◆ **Aim of the exercise**:
Please transcribe all of the rows below word for word, keeping every line in its original order.

◆ **Source data**:

══════

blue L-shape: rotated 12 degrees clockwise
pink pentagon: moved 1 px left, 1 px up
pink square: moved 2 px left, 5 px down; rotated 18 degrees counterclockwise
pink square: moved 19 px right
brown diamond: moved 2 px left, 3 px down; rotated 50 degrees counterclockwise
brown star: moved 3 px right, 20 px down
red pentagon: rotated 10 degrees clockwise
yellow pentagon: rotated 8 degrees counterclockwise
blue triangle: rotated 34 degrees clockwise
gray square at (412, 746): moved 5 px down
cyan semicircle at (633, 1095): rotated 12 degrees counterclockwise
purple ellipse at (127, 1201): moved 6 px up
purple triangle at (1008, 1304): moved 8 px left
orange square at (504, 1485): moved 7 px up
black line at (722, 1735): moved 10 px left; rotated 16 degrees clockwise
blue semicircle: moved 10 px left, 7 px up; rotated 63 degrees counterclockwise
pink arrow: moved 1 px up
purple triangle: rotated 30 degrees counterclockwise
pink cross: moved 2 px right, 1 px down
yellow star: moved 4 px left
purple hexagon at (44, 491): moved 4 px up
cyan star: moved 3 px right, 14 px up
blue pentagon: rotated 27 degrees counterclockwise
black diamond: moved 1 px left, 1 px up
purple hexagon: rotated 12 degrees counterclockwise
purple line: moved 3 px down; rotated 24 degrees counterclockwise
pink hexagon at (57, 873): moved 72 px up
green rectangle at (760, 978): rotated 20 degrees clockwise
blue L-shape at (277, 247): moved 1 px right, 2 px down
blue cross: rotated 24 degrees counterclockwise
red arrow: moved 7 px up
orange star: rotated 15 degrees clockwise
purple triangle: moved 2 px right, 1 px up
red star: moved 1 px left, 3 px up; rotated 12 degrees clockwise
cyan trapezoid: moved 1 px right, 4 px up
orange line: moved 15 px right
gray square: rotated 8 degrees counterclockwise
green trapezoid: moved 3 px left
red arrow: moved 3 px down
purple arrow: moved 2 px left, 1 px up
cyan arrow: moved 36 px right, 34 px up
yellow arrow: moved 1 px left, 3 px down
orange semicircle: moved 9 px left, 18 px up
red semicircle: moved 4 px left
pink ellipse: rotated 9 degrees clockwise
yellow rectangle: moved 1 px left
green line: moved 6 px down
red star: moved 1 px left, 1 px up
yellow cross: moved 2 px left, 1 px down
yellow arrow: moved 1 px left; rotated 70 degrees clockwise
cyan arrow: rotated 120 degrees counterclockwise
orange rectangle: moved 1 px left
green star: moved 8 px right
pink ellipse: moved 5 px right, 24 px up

══════

◆ **Solution for this exercise**:
blue L-shape: rotated 12 degrees clockwise
pink pentagon: moved 1 px left, 1 px up
pink square: moved 2 px left, 5 px down; rotated 18 degrees counterclockwise
pink square: moved 19 px right
brown diamond: moved 2 px left, 3 px down; rotated 50 degrees counterclockwise
brown star: moved 3 px right, 20 px down
red pentagon: rotated 10 degrees clockwise
yellow pentagon: rotated 8 degrees counterclockwise
blue triangle: rotated 34 degrees clockwise
gray square at (412, 746): moved 5 px down
cyan semicircle at (633, 1095): rotated 12 degrees counterclockwise
purple ellipse at (127, 1201): moved 6 px up
purple triangle at (1008, 1304): moved 8 px left
orange square at (504, 1485): moved 7 px up
black line at (722, 1735): moved 10 px left; rotated 16 degrees clockwise
blue semicircle: moved 10 px left, 7 px up; rotated 63 degrees counterclockwise
pink arrow: moved 1 px up
purple triangle: rotated 30 degrees counterclockwise
pink cross: moved 2 px right, 1 px down
yellow star: moved 4 px left
purple hexagon at (44, 491): moved 4 px up
cyan star: moved 3 px right, 14 px up
blue pentagon: rotated 27 degrees counterclockwise
black diamond: moved 1 px left, 1 px up
purple hexagon: rotated 12 degrees counterclockwise
purple line: moved 3 px down; rotated 24 degrees counterclockwise
pink hexagon at (57, 873): moved 72 px up
green rectangle at (760, 978): rotated 20 degrees clockwise
blue L-shape at (277, 247): moved 1 px right, 2 px down
blue cross: rotated 24 degrees counterclockwise
red arrow: moved 7 px up
orange star: rotated 15 degrees clockwise
purple triangle: moved 2 px right, 1 px up
red star: moved 1 px left, 3 px up; rotated 12 degrees clockwise
cyan trapezoid: moved 1 px right, 4 px up
orange line: moved 15 px right
gray square: rotated 8 degrees counterclockwise
green trapezoid: moved 3 px left
red arrow: moved 3 px down
purple arrow: moved 2 px left, 1 px up
cyan arrow: moved 36 px right, 34 px up
yellow arrow: moved 1 px left, 3 px down
orange semicircle: moved 9 px left, 18 px up
red semicircle: moved 4 px left
pink ellipse: rotated 9 degrees clockwise
yellow rectangle: moved 1 px left
green line: moved 6 px down
red star: moved 1 px left, 1 px up
yellow cross: moved 2 px left, 1 px down
yellow arrow: moved 1 px left; rotated 70 degrees clockwise
cyan arrow: rotated 120 degrees counterclockwise
orange rectangle: moved 1 px left
green star: moved 8 px right
pink ellipse: moved 5 px right, 24 px up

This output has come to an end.